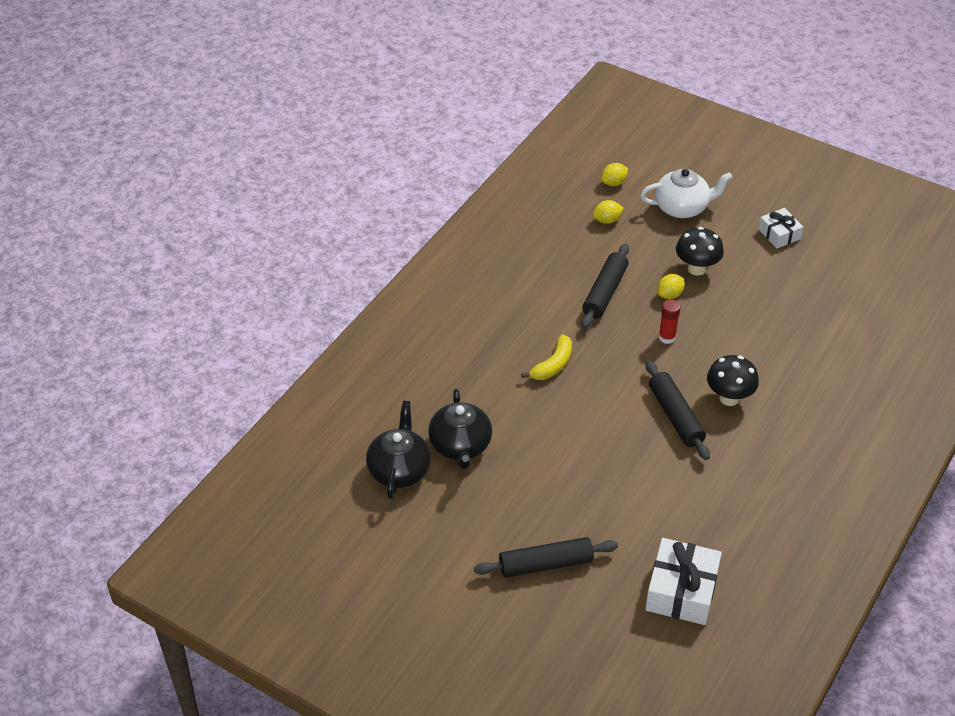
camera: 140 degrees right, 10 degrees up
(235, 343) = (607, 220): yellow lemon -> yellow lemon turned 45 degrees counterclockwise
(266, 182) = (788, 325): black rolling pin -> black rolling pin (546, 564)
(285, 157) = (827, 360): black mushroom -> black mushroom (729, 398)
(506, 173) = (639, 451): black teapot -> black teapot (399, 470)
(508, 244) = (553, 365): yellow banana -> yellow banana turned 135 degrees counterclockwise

* * *

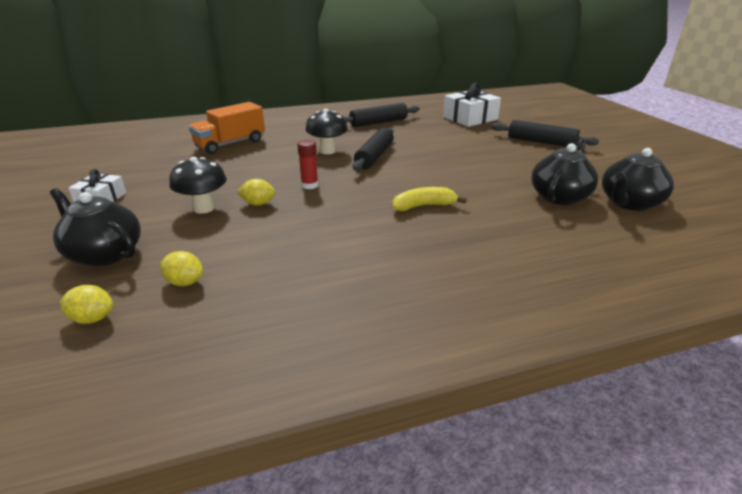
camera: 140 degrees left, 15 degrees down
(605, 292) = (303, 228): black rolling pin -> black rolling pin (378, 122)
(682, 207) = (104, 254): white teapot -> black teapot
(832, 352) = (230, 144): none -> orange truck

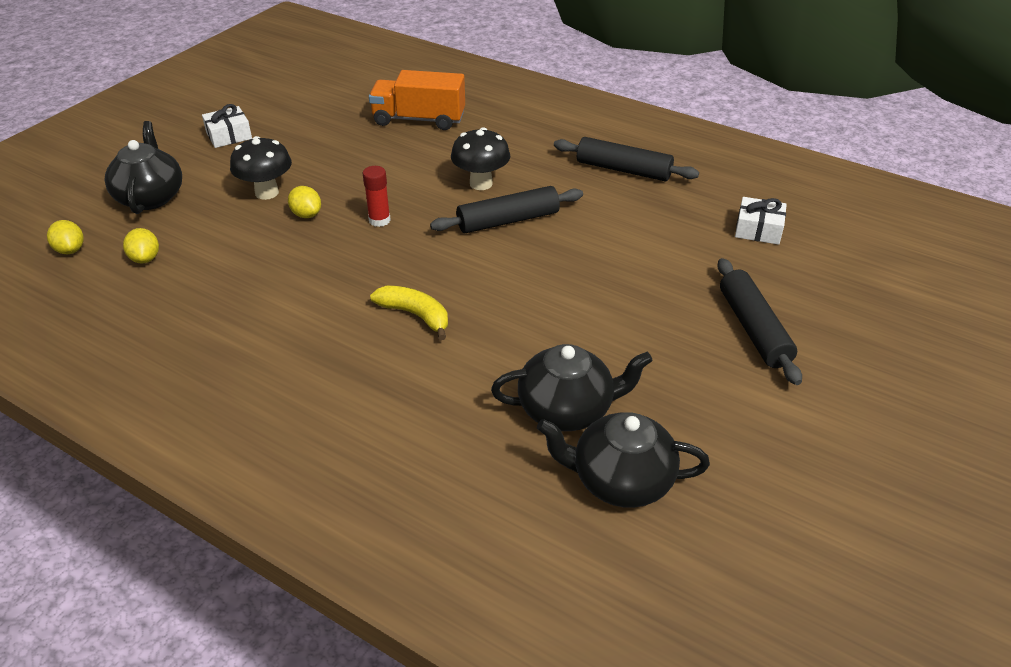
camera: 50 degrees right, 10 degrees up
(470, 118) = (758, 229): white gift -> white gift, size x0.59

▸ **Exercise details**
Please make an exact copy of the lines above from the line with "(235, 343) = (607, 220): yellow" through the line with "(508, 244) = (553, 365): yellow", both ends included.

▸ **Answer area**
(235, 343) = (607, 220): yellow lemon -> yellow lemon turned 45 degrees counterclockwise
(266, 182) = (788, 325): black rolling pin -> black rolling pin (546, 564)
(285, 157) = (827, 360): black mushroom -> black mushroom (729, 398)
(506, 173) = (639, 451): black teapot -> black teapot (399, 470)
(508, 244) = (553, 365): yellow banana -> yellow banana turned 135 degrees counterclockwise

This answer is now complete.